━━━━━ Record extracts

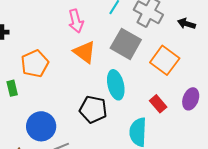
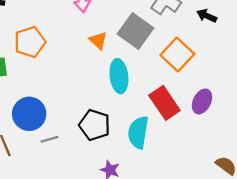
orange triangle: (85, 52) -> (98, 40), moved, size x0.7
red rectangle: (158, 104) -> (164, 103), size x1.6
black pentagon: (93, 109) -> (95, 125), moved

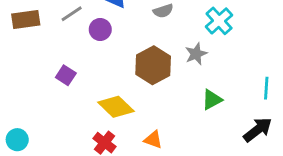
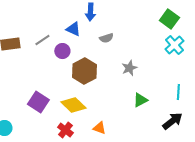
cyan cross: (219, 21) -> (174, 45), moved
brown hexagon: (153, 65) -> (84, 71), moved
purple square: (66, 75) -> (38, 102), moved, size x1.5

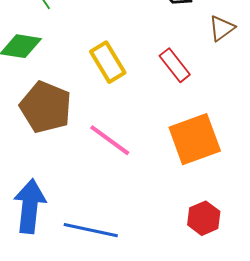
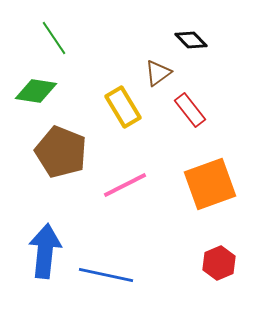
brown triangle: (222, 28) -> (158, 73), moved
pink line: (110, 140) -> (125, 185), turned -63

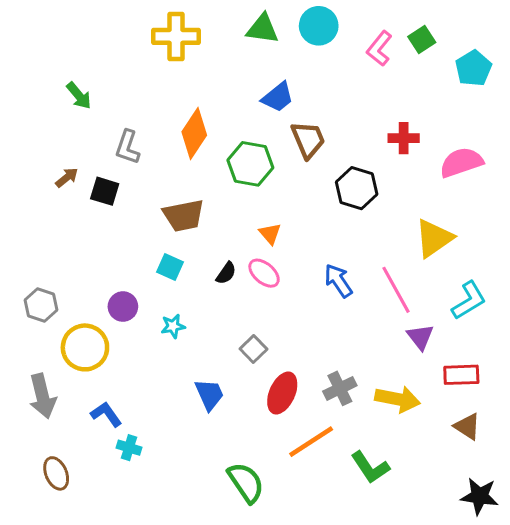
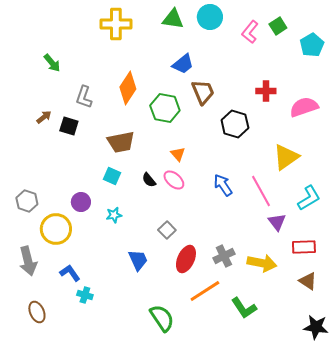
black semicircle: (226, 273) -> (149, 180), turned 105

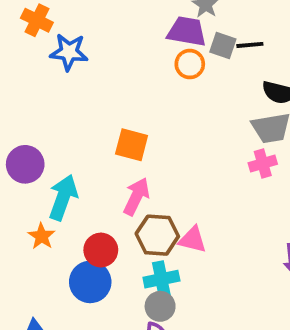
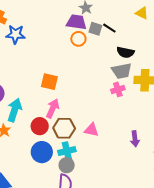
black line: (250, 45) -> (109, 28), turned 40
pink triangle: (193, 240) -> (91, 130), moved
red circle: (101, 250) -> (40, 126), moved
blue circle: (90, 282) -> (42, 152), moved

━━━━━━━━━━

### Problem requirements
In the records above, find the line that contains "purple square: (66, 75)" and retype it and all lines after it exactly, leaving out any pictures.

### Response to this exercise
purple square: (66, 75) -> (38, 102), moved, size x1.5

brown triangle: (222, 28) -> (158, 73), moved
pink line: (110, 140) -> (125, 185), turned -63

black semicircle: (226, 273) -> (149, 180), turned 105

black line: (250, 45) -> (109, 28), turned 40
pink triangle: (193, 240) -> (91, 130), moved
red circle: (101, 250) -> (40, 126), moved
blue circle: (90, 282) -> (42, 152), moved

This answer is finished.